» Task item: Because the pictures are not wanted, reproduce the rest of the records below exactly as they stand.

(Collected data entries)
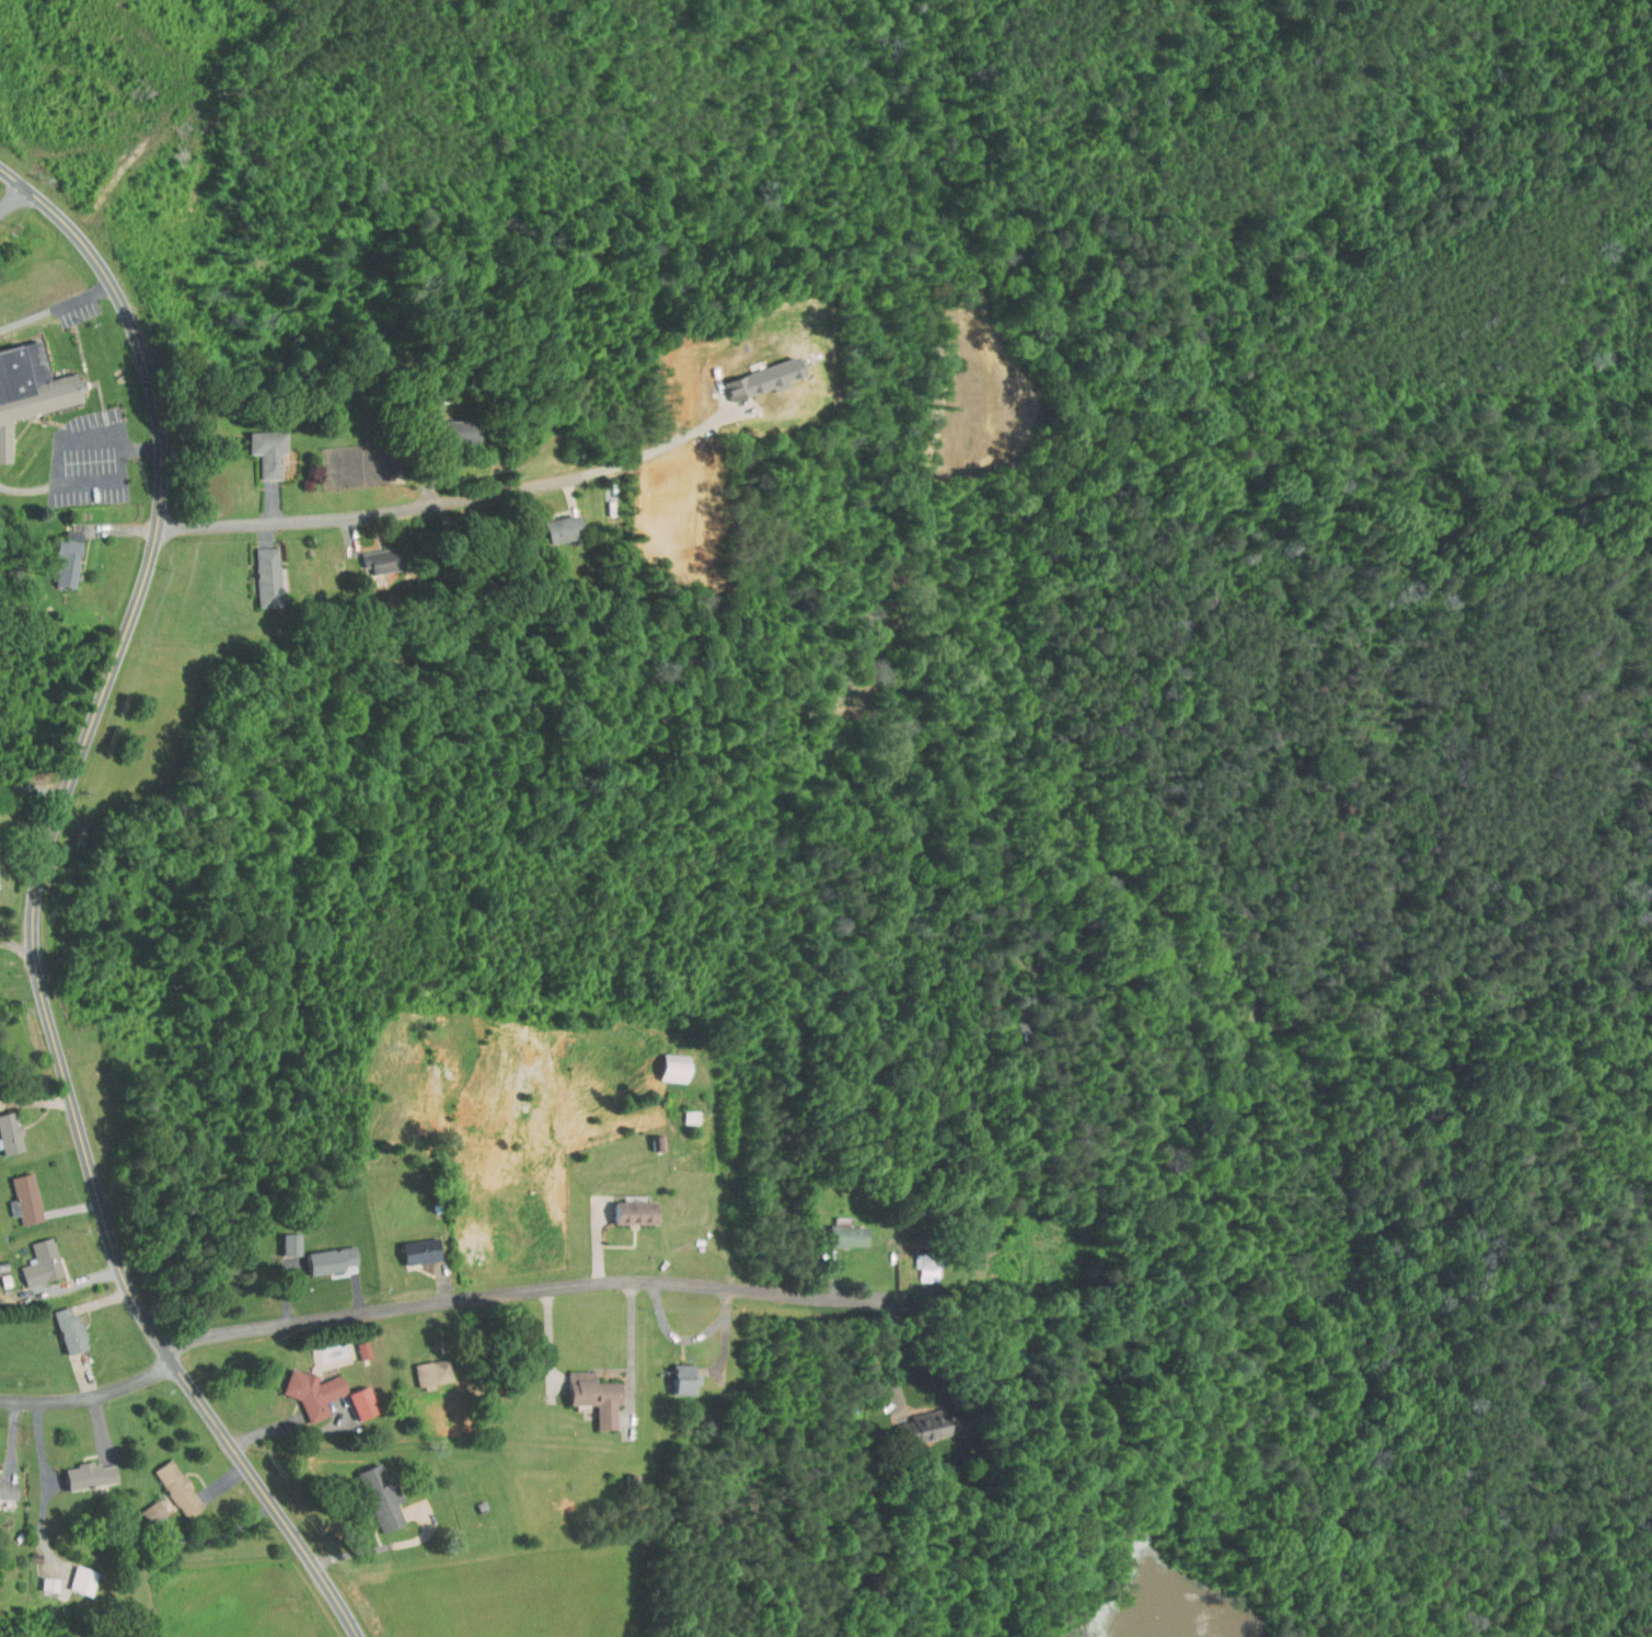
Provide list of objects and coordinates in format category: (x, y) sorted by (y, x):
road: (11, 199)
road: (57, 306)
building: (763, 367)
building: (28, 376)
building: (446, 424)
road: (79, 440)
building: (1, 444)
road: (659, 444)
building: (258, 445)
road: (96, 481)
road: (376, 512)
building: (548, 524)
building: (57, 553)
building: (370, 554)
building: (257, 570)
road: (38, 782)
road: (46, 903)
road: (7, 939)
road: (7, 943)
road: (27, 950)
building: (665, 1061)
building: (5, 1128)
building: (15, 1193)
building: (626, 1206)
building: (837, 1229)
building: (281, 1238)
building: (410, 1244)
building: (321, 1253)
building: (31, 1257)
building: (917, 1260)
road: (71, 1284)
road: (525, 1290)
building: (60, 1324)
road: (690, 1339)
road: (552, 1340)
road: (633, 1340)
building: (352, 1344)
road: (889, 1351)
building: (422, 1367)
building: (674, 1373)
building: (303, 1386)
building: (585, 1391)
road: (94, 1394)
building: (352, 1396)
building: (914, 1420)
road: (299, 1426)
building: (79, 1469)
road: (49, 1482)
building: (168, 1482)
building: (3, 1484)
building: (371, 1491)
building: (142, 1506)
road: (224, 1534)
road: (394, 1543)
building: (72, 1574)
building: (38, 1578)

» Solution for this problem:
Provide list of objects and coordinates in format category: (x, y) sorted by (y, x):
road: (11, 199)
road: (57, 306)
building: (763, 367)
building: (28, 376)
building: (446, 424)
road: (79, 440)
building: (1, 444)
road: (659, 444)
building: (258, 445)
road: (96, 481)
road: (376, 512)
building: (548, 524)
building: (57, 553)
building: (370, 554)
building: (257, 570)
road: (38, 782)
road: (46, 903)
road: (7, 939)
road: (7, 943)
road: (27, 950)
building: (665, 1061)
building: (5, 1128)
building: (15, 1193)
building: (626, 1206)
building: (837, 1229)
building: (281, 1238)
building: (410, 1244)
building: (321, 1253)
building: (31, 1257)
building: (917, 1260)
road: (71, 1284)
road: (525, 1290)
building: (60, 1324)
road: (690, 1339)
road: (552, 1340)
road: (633, 1340)
building: (352, 1344)
road: (889, 1351)
building: (422, 1367)
building: (674, 1373)
building: (303, 1386)
building: (585, 1391)
road: (94, 1394)
building: (352, 1396)
building: (914, 1420)
road: (299, 1426)
building: (79, 1469)
road: (49, 1482)
building: (168, 1482)
building: (3, 1484)
building: (371, 1491)
building: (142, 1506)
road: (224, 1534)
road: (394, 1543)
building: (72, 1574)
building: (38, 1578)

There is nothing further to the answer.